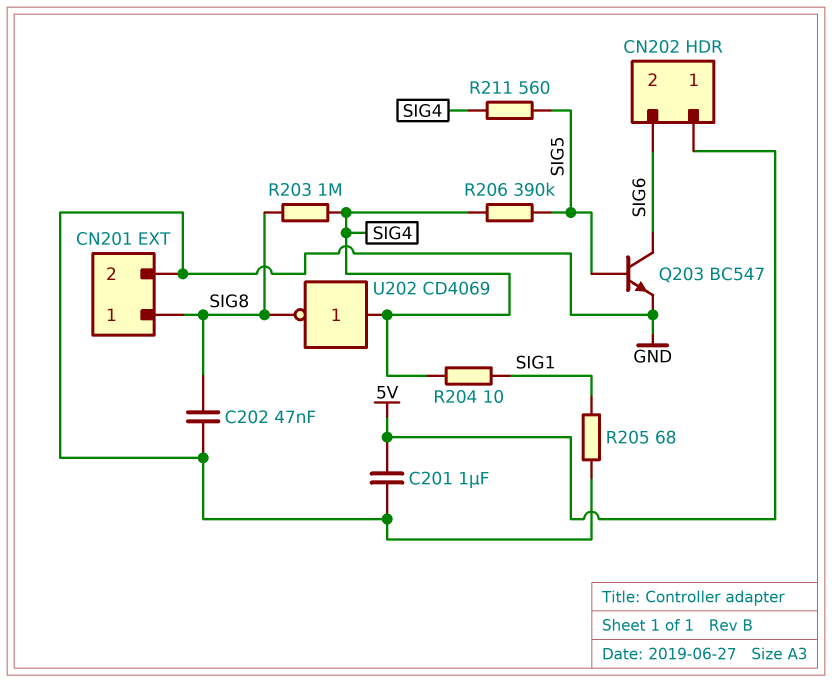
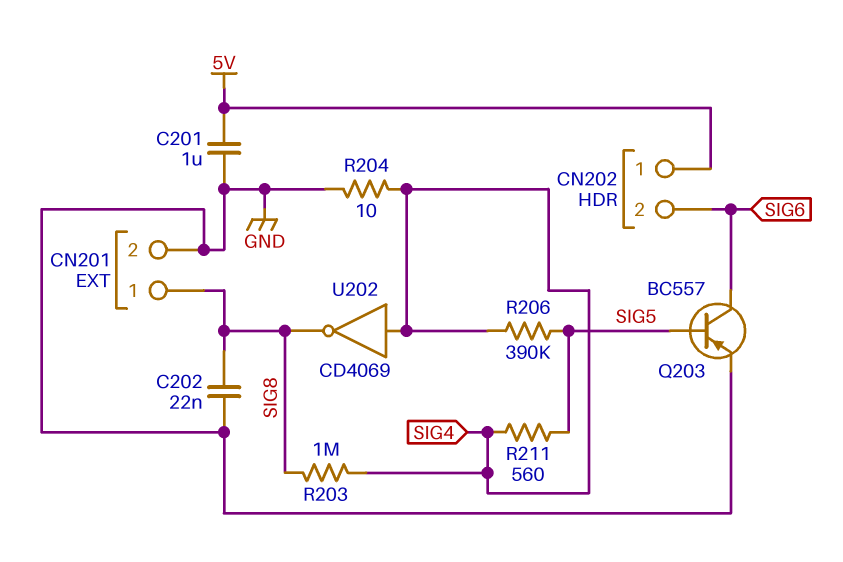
C202: 47nF (GND, SIG8) -> 22nF (GND, SIG8)
Q203: NPN BC547 (B SIG5, C SIG6, E GND) -> PNP BC557 (B SIG5, C SIG6, E GND)
R204: 10 (SIG1, SIG4) -> 10 (GND, SIG4)
R205: 68 (GND, SIG1) -> none

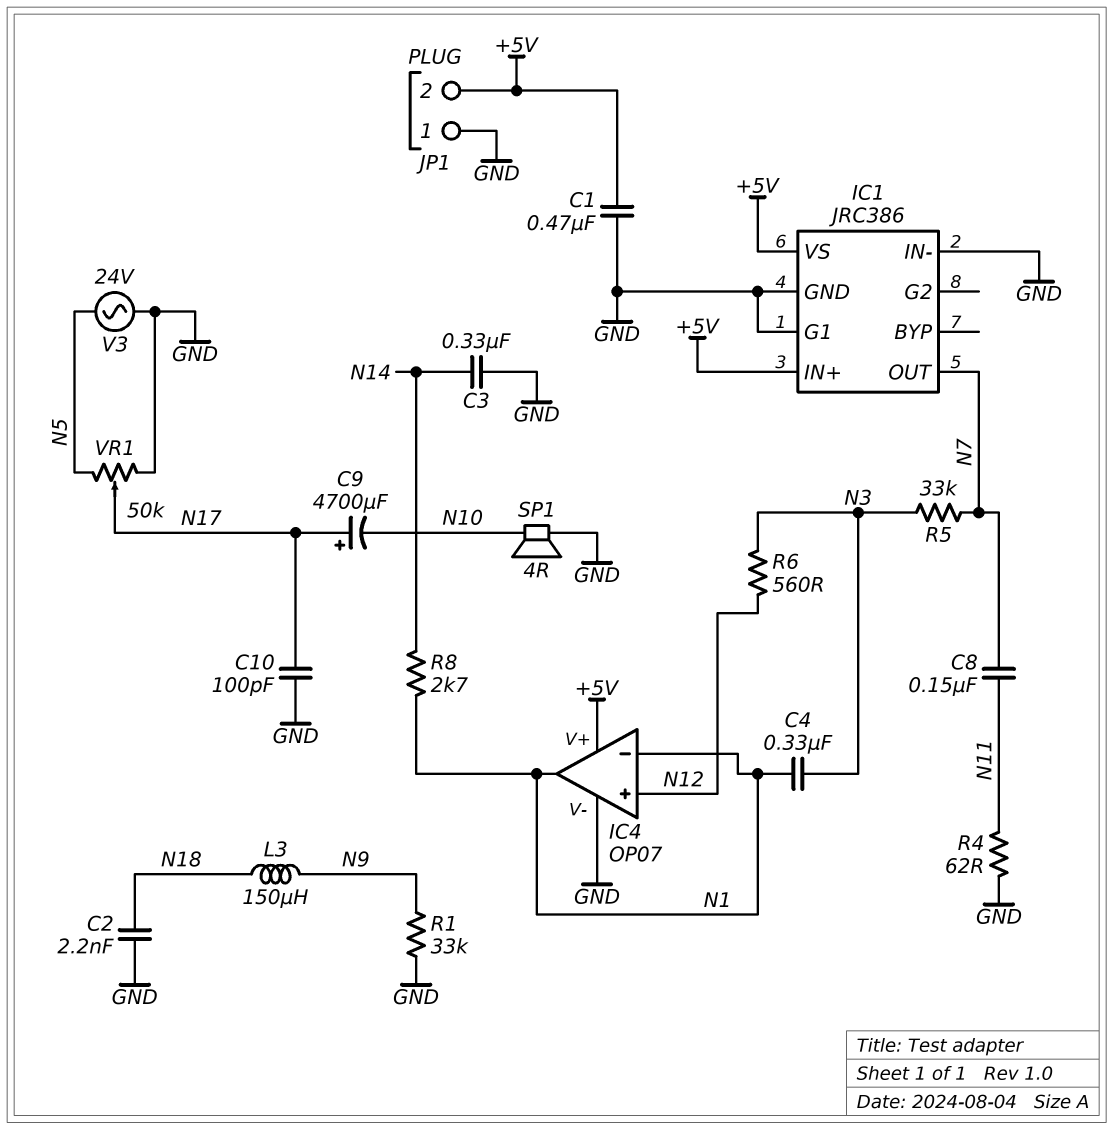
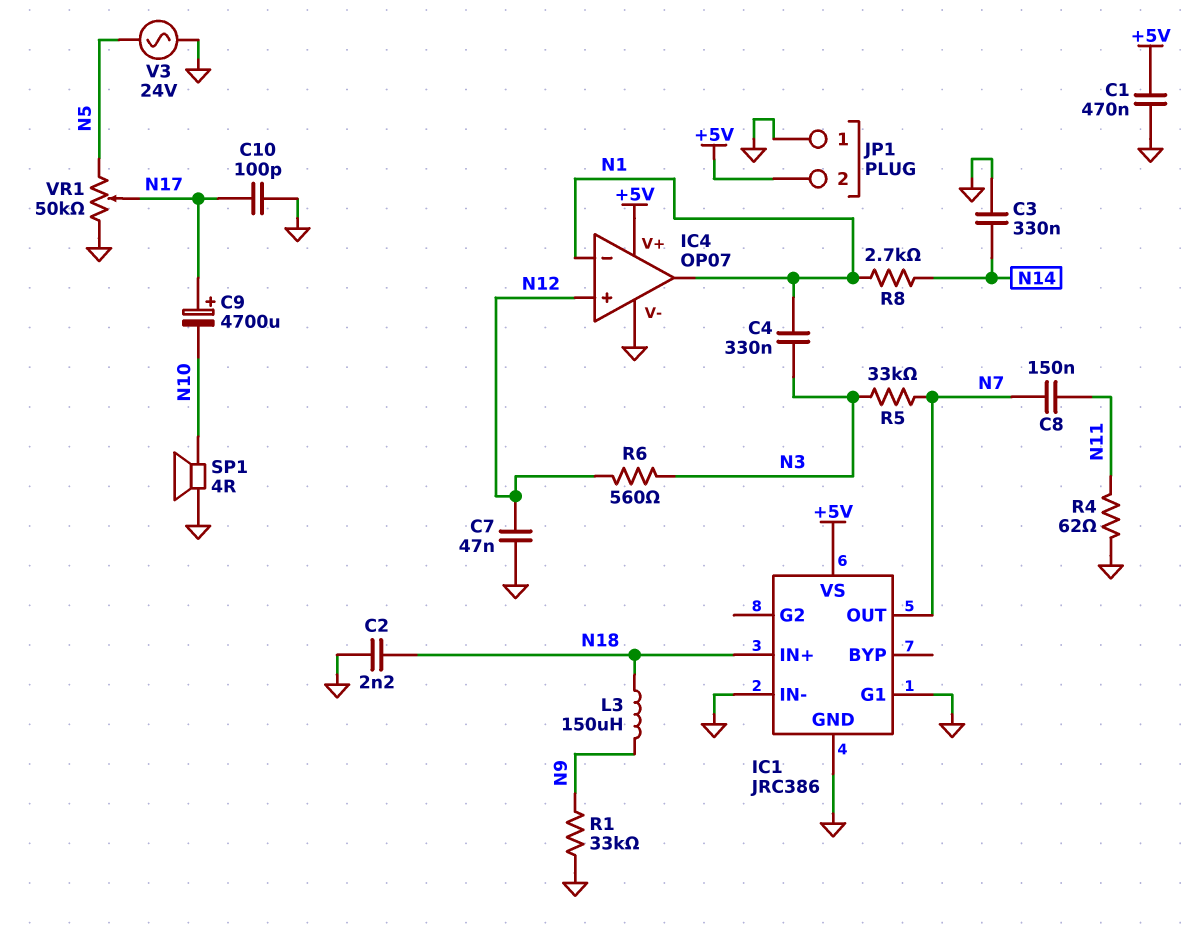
C7: none -> 47nF (GND, N12)
IC1 pin IN+: +5V -> N18

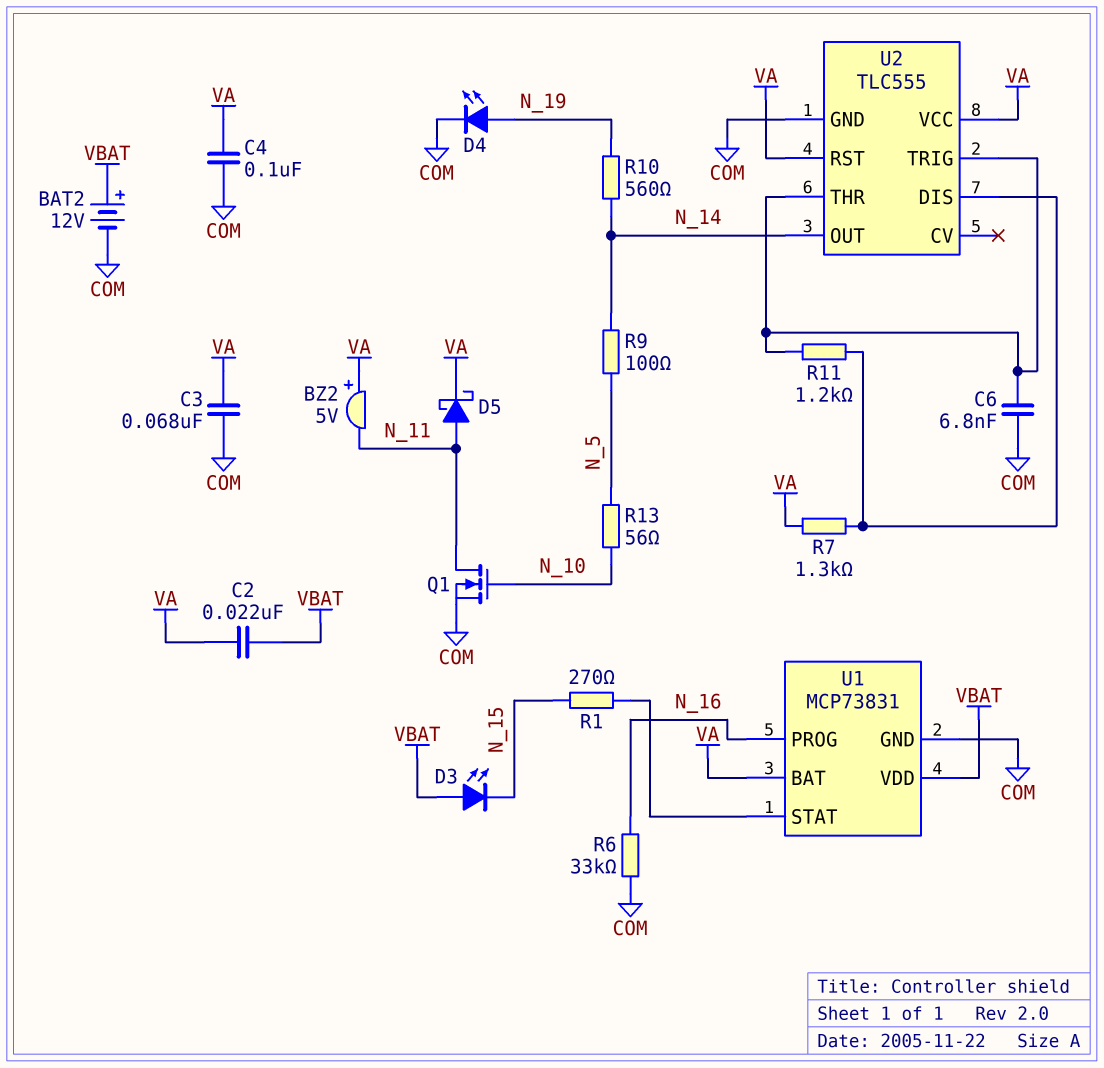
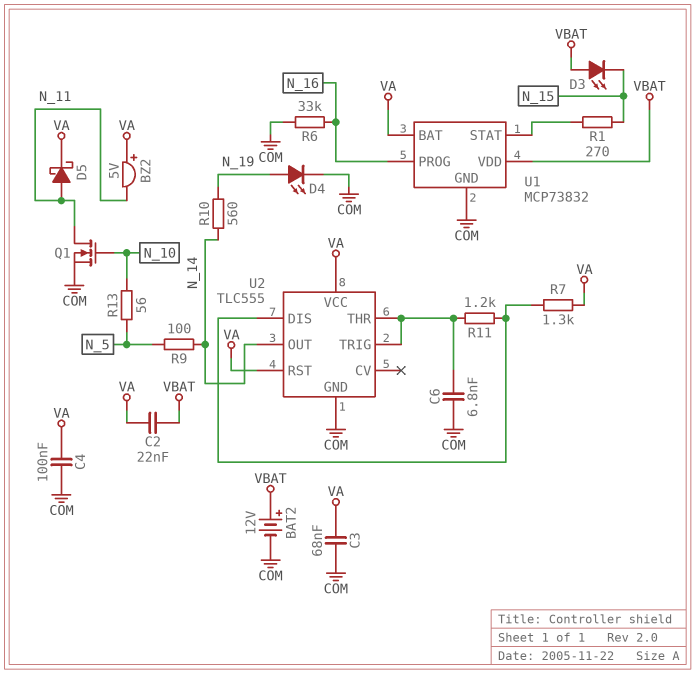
U1: MCP73831 -> MCP73832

——

● **TO DO**: When you repeat the records, reproduce each line exactly and drop the images.

● **EXERCISE SOLUTION**:
C202: 47nF (GND, SIG8) -> 22nF (GND, SIG8)
Q203: NPN BC547 (B SIG5, C SIG6, E GND) -> PNP BC557 (B SIG5, C SIG6, E GND)
R204: 10 (SIG1, SIG4) -> 10 (GND, SIG4)
R205: 68 (GND, SIG1) -> none

C7: none -> 47nF (GND, N12)
IC1 pin IN+: +5V -> N18

U1: MCP73831 -> MCP73832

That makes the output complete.